[Items from a data source]
━━━

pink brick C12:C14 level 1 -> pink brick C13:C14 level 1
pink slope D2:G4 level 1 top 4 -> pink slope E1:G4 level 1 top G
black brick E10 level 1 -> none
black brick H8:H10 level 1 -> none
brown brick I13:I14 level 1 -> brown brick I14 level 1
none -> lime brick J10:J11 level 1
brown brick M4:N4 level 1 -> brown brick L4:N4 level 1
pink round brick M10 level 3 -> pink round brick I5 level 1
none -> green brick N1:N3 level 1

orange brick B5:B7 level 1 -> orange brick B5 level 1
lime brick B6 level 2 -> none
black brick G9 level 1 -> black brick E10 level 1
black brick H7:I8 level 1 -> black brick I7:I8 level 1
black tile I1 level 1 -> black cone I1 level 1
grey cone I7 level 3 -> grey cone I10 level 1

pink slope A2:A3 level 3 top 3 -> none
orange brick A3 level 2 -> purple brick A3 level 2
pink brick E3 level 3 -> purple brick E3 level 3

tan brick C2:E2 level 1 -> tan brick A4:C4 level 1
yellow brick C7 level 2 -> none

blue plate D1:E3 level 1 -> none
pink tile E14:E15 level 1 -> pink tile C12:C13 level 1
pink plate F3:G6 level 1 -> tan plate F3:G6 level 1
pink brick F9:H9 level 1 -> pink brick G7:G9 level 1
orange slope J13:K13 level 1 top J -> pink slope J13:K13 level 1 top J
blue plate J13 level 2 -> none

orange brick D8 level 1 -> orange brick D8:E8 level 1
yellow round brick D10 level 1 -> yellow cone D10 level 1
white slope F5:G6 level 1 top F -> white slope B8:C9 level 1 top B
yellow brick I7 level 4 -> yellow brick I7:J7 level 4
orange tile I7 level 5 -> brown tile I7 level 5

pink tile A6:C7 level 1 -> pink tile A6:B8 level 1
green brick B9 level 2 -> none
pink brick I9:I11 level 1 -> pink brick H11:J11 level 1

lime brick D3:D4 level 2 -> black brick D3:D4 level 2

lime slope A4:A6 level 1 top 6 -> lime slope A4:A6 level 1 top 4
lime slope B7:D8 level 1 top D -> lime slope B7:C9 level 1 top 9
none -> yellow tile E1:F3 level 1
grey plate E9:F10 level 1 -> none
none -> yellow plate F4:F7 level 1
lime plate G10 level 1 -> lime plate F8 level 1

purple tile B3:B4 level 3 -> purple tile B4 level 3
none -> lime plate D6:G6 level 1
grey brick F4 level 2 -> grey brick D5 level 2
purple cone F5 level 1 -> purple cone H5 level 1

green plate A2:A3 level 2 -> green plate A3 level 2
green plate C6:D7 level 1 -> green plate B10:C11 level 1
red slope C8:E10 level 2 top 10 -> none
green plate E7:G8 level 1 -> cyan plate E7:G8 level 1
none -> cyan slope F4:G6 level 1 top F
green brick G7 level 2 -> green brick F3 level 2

━━━

In the answer, each line of the data must appear exactly as written.

**Your solution**
pink brick C12:C14 level 1 -> pink brick C13:C14 level 1
pink slope D2:G4 level 1 top 4 -> pink slope E1:G4 level 1 top G
black brick E10 level 1 -> none
black brick H8:H10 level 1 -> none
brown brick I13:I14 level 1 -> brown brick I14 level 1
none -> lime brick J10:J11 level 1
brown brick M4:N4 level 1 -> brown brick L4:N4 level 1
pink round brick M10 level 3 -> pink round brick I5 level 1
none -> green brick N1:N3 level 1

orange brick B5:B7 level 1 -> orange brick B5 level 1
lime brick B6 level 2 -> none
black brick G9 level 1 -> black brick E10 level 1
black brick H7:I8 level 1 -> black brick I7:I8 level 1
black tile I1 level 1 -> black cone I1 level 1
grey cone I7 level 3 -> grey cone I10 level 1

pink slope A2:A3 level 3 top 3 -> none
orange brick A3 level 2 -> purple brick A3 level 2
pink brick E3 level 3 -> purple brick E3 level 3

tan brick C2:E2 level 1 -> tan brick A4:C4 level 1
yellow brick C7 level 2 -> none

blue plate D1:E3 level 1 -> none
pink tile E14:E15 level 1 -> pink tile C12:C13 level 1
pink plate F3:G6 level 1 -> tan plate F3:G6 level 1
pink brick F9:H9 level 1 -> pink brick G7:G9 level 1
orange slope J13:K13 level 1 top J -> pink slope J13:K13 level 1 top J
blue plate J13 level 2 -> none

orange brick D8 level 1 -> orange brick D8:E8 level 1
yellow round brick D10 level 1 -> yellow cone D10 level 1
white slope F5:G6 level 1 top F -> white slope B8:C9 level 1 top B
yellow brick I7 level 4 -> yellow brick I7:J7 level 4
orange tile I7 level 5 -> brown tile I7 level 5

pink tile A6:C7 level 1 -> pink tile A6:B8 level 1
green brick B9 level 2 -> none
pink brick I9:I11 level 1 -> pink brick H11:J11 level 1

lime brick D3:D4 level 2 -> black brick D3:D4 level 2

lime slope A4:A6 level 1 top 6 -> lime slope A4:A6 level 1 top 4
lime slope B7:D8 level 1 top D -> lime slope B7:C9 level 1 top 9
none -> yellow tile E1:F3 level 1
grey plate E9:F10 level 1 -> none
none -> yellow plate F4:F7 level 1
lime plate G10 level 1 -> lime plate F8 level 1

purple tile B3:B4 level 3 -> purple tile B4 level 3
none -> lime plate D6:G6 level 1
grey brick F4 level 2 -> grey brick D5 level 2
purple cone F5 level 1 -> purple cone H5 level 1

green plate A2:A3 level 2 -> green plate A3 level 2
green plate C6:D7 level 1 -> green plate B10:C11 level 1
red slope C8:E10 level 2 top 10 -> none
green plate E7:G8 level 1 -> cyan plate E7:G8 level 1
none -> cyan slope F4:G6 level 1 top F
green brick G7 level 2 -> green brick F3 level 2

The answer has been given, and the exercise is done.